The task: Word for word, copy all the data and drop the pictures.

Input data:
------------------------------------
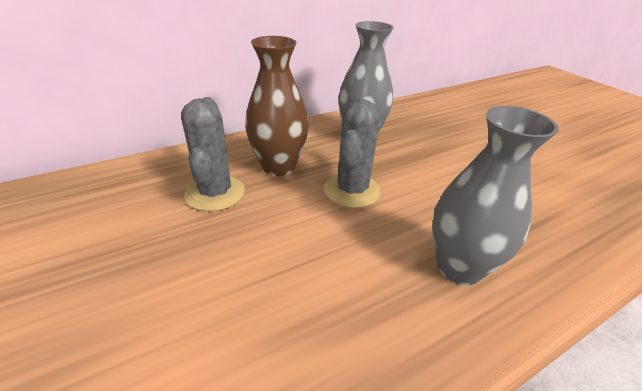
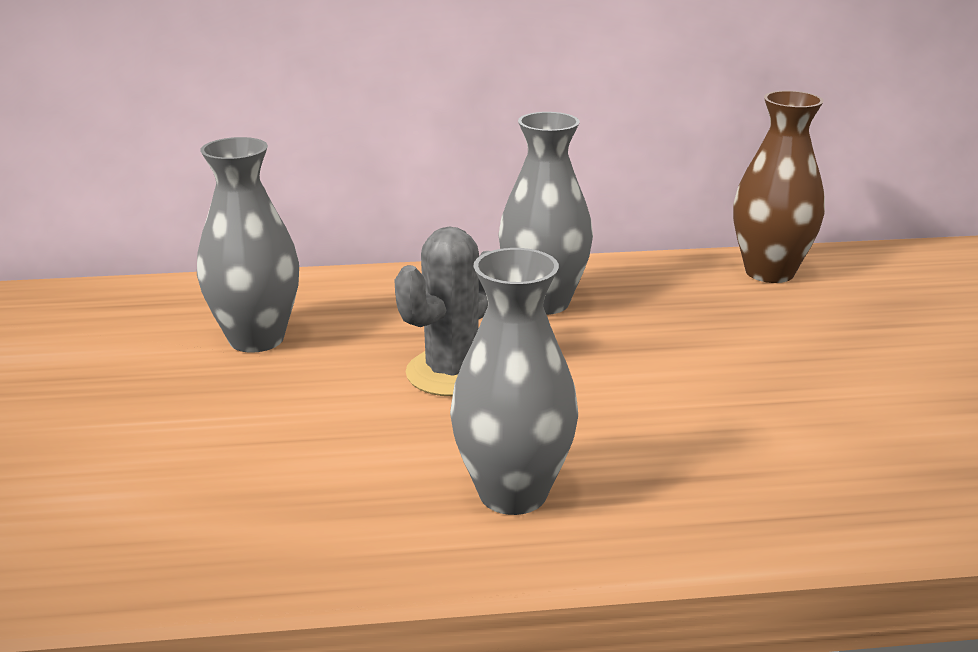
camera: 25 degrees right, 10 degrees down
(215, 193) = (256, 339): grey cactus -> grey vase
(278, 166) = (371, 322): brown vase -> brown vase (769, 272)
------------------------------------
Task output:
camera: 25 degrees right, 10 degrees down
(215, 193) = (256, 339): grey cactus -> grey vase
(278, 166) = (371, 322): brown vase -> brown vase (769, 272)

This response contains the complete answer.